Exercise description: Return the run of lines below that opens with the line containing "red brick F5:F7" and closes with the line containing "black brick G3:G4", keeping each one exact.

Provided data:

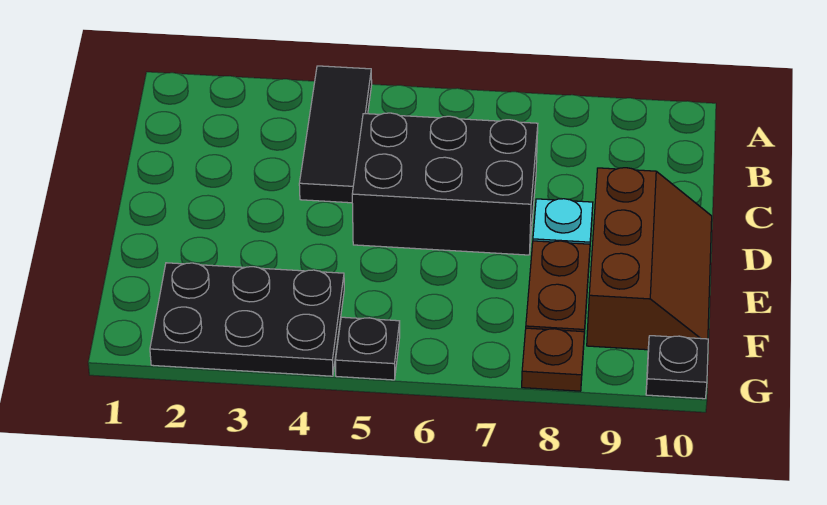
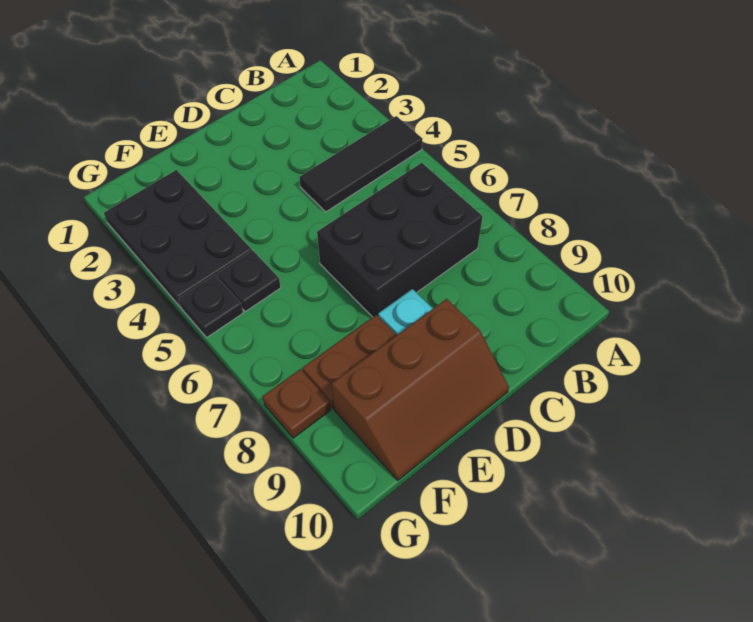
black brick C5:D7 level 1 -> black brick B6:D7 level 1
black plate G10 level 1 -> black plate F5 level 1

---

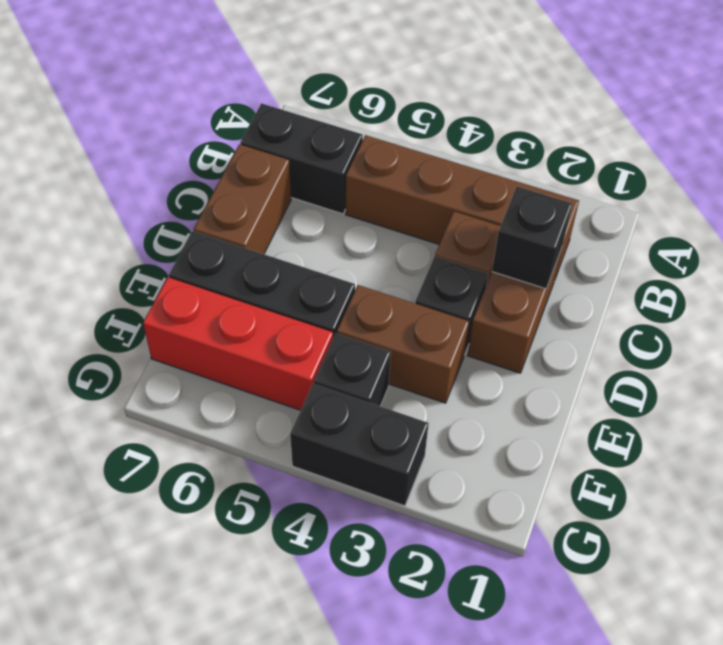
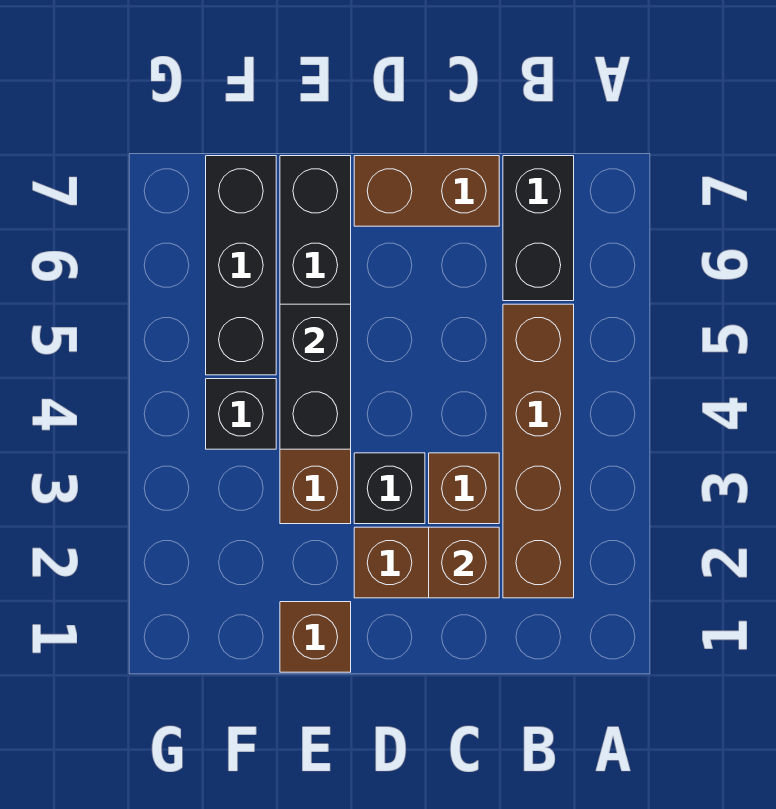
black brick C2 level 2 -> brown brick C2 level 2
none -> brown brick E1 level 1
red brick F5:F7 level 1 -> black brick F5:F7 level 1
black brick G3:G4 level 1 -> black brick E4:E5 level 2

Task solution:
red brick F5:F7 level 1 -> black brick F5:F7 level 1
black brick G3:G4 level 1 -> black brick E4:E5 level 2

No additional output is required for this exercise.